Data entries

------------

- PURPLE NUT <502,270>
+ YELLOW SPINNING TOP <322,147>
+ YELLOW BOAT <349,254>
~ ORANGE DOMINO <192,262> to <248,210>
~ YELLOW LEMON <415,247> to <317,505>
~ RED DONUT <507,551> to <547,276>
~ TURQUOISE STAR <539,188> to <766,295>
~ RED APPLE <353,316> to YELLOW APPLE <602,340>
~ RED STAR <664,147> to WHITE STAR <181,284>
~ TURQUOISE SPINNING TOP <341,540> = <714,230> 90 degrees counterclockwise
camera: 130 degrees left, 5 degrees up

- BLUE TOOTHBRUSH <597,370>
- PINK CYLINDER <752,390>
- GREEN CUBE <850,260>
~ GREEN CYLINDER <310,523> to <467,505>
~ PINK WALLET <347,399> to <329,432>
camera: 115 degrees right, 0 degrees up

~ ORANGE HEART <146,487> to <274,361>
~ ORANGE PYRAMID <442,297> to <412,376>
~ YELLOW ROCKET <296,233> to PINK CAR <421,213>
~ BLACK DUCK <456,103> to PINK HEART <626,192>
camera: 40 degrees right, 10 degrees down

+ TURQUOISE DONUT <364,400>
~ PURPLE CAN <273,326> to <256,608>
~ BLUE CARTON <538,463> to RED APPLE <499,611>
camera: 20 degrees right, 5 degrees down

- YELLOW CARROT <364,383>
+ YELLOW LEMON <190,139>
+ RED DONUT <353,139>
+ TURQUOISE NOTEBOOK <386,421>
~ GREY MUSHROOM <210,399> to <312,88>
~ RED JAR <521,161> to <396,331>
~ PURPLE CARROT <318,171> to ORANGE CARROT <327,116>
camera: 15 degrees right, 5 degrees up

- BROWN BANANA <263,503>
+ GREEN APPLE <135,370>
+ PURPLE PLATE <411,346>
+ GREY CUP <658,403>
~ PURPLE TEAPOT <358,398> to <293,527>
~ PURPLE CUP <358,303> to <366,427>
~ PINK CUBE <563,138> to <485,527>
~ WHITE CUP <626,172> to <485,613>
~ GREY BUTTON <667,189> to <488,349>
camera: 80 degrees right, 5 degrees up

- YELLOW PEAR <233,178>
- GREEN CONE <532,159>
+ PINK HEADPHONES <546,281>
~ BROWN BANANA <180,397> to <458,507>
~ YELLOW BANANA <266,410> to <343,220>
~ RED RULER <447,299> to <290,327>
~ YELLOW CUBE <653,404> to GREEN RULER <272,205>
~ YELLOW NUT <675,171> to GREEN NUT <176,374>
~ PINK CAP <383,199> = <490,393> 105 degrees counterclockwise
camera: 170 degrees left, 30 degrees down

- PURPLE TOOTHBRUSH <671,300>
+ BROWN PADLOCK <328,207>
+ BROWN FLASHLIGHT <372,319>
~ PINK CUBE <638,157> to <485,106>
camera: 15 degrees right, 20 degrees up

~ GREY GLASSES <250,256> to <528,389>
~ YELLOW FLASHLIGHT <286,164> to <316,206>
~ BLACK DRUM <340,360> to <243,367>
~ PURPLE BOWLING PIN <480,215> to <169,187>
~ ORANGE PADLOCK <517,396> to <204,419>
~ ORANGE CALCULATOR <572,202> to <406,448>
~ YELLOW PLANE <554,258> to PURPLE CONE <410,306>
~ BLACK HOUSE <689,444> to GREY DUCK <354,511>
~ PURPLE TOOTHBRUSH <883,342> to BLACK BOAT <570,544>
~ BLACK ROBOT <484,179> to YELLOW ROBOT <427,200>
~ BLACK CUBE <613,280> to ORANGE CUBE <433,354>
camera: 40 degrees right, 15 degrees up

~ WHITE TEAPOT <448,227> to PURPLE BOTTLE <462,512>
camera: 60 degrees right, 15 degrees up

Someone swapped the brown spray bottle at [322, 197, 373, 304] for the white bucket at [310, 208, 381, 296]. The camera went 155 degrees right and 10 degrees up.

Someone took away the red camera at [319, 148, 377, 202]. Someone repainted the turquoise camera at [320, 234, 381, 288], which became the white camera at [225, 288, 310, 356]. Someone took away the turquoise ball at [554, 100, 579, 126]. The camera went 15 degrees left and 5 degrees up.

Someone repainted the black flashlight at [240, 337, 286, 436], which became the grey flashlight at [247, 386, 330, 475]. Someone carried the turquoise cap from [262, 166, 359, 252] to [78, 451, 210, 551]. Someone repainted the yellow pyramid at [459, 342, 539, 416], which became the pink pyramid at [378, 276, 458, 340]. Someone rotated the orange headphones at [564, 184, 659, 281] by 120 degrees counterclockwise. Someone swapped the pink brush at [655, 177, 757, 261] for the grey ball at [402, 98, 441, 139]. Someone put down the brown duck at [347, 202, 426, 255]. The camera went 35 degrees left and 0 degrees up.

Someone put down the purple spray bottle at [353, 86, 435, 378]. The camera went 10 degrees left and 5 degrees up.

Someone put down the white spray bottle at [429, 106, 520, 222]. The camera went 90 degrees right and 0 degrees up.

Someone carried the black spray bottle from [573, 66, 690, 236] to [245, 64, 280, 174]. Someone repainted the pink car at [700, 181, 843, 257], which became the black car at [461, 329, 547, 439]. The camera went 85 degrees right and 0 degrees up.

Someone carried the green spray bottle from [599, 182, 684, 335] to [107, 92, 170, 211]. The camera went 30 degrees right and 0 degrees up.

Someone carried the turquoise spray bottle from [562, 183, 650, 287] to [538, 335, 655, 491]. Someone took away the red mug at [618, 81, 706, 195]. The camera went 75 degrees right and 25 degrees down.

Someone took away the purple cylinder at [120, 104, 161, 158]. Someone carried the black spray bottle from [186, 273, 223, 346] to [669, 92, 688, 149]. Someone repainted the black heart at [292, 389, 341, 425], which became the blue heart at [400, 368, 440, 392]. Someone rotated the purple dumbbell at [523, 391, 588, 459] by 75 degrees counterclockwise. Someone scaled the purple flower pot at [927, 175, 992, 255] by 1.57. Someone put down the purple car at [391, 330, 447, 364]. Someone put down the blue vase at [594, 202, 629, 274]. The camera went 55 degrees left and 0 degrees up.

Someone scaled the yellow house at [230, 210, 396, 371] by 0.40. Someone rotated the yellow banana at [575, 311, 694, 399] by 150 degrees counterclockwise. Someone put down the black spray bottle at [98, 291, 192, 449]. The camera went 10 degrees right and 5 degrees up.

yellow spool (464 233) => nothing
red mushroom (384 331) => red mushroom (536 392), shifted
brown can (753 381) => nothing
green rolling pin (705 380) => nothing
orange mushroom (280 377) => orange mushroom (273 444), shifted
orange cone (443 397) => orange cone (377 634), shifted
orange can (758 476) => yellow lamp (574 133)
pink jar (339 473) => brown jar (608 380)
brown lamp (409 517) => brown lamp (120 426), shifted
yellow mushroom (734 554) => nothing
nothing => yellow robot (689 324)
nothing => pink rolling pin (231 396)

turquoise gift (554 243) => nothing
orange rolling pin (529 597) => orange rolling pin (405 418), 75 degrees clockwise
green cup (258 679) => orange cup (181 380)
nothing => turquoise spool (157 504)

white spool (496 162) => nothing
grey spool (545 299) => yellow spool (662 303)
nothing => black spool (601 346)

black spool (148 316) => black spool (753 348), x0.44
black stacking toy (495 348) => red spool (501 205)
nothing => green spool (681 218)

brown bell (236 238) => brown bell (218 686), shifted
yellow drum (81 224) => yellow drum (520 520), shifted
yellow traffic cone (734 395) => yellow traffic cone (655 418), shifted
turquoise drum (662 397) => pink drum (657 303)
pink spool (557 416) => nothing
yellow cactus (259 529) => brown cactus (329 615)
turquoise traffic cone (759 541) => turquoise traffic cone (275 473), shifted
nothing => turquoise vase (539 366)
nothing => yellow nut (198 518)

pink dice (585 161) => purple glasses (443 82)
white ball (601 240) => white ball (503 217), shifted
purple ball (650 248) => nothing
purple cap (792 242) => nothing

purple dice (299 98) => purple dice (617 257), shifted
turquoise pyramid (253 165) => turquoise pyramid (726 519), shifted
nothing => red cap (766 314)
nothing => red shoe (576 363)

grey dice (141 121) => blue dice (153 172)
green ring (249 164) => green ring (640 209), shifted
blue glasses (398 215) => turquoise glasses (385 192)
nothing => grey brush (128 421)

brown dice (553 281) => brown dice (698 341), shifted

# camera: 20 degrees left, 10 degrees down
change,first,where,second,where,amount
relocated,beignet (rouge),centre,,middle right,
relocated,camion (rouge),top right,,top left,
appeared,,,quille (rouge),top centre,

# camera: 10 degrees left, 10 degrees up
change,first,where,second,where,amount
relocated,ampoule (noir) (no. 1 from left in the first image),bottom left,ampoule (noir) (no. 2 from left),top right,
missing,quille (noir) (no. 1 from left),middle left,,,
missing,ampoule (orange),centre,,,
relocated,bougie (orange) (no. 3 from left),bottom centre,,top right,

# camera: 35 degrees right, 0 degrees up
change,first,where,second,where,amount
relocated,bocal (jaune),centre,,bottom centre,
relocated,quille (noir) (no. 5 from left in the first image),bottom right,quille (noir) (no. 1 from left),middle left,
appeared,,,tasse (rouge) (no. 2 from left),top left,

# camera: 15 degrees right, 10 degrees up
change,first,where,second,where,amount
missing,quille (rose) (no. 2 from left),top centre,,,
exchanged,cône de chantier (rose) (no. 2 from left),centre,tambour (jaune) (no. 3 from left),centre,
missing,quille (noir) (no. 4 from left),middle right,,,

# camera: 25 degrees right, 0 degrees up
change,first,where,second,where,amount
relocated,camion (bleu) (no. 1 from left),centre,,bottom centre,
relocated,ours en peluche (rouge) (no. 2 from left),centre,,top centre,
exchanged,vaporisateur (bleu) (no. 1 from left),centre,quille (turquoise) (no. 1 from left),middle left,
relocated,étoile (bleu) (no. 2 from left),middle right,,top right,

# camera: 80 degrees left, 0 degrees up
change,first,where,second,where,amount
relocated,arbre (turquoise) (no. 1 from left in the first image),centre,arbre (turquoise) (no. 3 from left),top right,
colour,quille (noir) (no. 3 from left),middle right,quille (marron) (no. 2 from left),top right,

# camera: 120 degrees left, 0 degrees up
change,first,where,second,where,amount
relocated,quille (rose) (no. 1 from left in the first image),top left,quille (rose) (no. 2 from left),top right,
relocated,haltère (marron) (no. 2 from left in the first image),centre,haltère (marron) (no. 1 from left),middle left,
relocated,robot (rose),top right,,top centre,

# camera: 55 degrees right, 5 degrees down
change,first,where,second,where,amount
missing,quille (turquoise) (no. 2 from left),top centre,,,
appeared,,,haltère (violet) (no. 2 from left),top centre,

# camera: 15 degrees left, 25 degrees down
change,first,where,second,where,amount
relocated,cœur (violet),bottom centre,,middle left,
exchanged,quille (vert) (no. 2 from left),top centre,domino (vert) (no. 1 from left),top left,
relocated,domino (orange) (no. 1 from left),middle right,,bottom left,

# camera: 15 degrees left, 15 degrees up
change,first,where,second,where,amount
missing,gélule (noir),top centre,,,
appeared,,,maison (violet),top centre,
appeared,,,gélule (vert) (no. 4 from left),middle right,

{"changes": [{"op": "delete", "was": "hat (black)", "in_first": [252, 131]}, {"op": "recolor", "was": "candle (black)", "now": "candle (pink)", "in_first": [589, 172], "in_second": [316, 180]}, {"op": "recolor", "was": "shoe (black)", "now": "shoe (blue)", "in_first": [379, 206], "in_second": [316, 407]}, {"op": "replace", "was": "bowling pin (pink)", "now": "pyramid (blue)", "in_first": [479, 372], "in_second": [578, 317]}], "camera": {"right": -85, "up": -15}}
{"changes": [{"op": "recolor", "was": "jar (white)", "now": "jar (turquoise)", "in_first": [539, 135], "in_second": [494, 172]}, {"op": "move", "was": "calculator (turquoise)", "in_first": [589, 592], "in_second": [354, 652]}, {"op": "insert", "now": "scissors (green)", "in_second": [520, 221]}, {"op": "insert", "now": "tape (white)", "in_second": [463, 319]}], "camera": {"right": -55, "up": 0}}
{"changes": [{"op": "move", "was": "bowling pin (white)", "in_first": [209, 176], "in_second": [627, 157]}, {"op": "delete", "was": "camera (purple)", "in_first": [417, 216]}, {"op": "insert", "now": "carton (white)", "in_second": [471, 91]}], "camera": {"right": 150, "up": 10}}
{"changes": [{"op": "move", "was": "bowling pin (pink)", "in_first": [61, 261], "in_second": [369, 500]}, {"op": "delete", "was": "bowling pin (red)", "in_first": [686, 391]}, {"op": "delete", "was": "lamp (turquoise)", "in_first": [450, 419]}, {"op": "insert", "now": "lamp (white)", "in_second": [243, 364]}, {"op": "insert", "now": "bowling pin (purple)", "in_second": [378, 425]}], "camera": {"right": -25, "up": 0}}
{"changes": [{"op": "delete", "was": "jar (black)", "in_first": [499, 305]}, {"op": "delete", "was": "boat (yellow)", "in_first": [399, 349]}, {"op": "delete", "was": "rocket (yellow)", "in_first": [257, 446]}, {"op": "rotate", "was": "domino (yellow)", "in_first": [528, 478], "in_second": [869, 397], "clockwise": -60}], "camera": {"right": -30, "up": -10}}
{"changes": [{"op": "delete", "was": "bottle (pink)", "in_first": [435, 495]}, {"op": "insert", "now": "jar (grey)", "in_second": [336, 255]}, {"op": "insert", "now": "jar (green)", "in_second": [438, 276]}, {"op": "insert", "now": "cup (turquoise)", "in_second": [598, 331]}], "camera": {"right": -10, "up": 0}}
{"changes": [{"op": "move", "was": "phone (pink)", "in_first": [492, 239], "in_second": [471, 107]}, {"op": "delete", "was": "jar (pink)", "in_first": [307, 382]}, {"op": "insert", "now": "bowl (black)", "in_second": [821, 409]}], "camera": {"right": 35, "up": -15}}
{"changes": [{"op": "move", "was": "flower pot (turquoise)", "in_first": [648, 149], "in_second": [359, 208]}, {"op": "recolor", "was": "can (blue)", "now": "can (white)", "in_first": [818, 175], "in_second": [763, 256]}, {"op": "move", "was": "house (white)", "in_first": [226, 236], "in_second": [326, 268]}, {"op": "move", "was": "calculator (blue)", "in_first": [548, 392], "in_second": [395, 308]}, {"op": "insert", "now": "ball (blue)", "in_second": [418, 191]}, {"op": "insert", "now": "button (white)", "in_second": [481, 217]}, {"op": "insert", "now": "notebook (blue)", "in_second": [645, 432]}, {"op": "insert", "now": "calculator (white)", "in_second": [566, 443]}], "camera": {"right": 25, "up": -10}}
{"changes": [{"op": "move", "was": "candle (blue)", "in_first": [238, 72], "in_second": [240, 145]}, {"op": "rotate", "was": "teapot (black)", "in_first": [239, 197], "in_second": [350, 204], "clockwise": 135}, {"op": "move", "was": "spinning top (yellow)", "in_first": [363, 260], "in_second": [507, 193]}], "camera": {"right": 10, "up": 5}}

------------

> What the exercise asks: Scan the lines above for the word "STAR", then copy each line that has it.

> Completed task:
~ TURQUOISE STAR <539,188> to <766,295>
~ RED STAR <664,147> to WHITE STAR <181,284>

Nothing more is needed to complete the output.